*Exercise goal*
Transcribe exactly the first line of the listing below and each line that follows it, ending with the line that contains "The grey_ring ended", and omit the remainder.

◇ ◇ ◇ ◇ ◇

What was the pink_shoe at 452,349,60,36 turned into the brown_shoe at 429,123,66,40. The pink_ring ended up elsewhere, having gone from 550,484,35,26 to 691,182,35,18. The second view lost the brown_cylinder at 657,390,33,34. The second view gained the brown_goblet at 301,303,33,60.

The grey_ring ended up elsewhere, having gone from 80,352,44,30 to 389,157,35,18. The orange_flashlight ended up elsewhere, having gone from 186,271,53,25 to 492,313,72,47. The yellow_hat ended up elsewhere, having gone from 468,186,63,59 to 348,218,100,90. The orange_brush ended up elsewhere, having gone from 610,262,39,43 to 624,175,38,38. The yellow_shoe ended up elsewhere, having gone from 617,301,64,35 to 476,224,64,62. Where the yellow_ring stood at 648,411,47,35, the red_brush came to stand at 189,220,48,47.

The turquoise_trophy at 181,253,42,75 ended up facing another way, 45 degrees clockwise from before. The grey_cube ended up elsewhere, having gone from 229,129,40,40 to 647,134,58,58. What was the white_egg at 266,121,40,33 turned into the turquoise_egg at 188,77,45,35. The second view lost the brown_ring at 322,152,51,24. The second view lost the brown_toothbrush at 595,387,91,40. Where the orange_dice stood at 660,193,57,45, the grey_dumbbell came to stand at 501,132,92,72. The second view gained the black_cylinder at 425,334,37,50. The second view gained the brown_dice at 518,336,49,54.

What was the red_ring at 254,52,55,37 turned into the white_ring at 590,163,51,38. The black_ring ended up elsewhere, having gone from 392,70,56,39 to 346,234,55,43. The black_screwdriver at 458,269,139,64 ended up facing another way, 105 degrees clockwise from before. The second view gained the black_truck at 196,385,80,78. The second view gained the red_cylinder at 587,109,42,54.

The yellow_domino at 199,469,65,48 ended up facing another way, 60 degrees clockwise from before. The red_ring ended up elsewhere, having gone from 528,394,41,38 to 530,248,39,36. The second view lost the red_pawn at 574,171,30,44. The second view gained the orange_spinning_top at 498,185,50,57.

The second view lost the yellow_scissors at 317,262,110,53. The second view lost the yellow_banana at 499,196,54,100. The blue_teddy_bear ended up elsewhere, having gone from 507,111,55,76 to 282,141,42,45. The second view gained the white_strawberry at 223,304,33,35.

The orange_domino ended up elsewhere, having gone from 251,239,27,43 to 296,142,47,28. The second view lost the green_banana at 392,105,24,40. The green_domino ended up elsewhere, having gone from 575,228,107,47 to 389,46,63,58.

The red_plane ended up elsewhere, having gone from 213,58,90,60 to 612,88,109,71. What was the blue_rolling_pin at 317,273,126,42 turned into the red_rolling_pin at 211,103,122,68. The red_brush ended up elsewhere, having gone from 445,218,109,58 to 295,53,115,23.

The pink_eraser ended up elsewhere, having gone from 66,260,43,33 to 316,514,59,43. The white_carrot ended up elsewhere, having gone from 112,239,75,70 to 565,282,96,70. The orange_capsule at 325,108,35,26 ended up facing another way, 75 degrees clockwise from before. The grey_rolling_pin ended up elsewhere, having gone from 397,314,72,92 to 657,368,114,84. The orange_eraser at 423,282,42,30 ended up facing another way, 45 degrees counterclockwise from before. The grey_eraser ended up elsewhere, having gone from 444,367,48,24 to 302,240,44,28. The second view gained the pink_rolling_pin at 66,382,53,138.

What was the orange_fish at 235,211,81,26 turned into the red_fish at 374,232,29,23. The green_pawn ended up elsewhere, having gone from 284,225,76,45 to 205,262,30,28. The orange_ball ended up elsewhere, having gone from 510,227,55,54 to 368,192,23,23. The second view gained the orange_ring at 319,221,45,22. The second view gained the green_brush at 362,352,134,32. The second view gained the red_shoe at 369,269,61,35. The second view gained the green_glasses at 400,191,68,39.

◇ ◇ ◇ ◇ ◇

*Response*
What was the pink_shoe at 452,349,60,36 turned into the brown_shoe at 429,123,66,40. The pink_ring ended up elsewhere, having gone from 550,484,35,26 to 691,182,35,18. The second view lost the brown_cylinder at 657,390,33,34. The second view gained the brown_goblet at 301,303,33,60.

The grey_ring ended up elsewhere, having gone from 80,352,44,30 to 389,157,35,18. The orange_flashlight ended up elsewhere, having gone from 186,271,53,25 to 492,313,72,47. The yellow_hat ended up elsewhere, having gone from 468,186,63,59 to 348,218,100,90. The orange_brush ended up elsewhere, having gone from 610,262,39,43 to 624,175,38,38. The yellow_shoe ended up elsewhere, having gone from 617,301,64,35 to 476,224,64,62. Where the yellow_ring stood at 648,411,47,35, the red_brush came to stand at 189,220,48,47.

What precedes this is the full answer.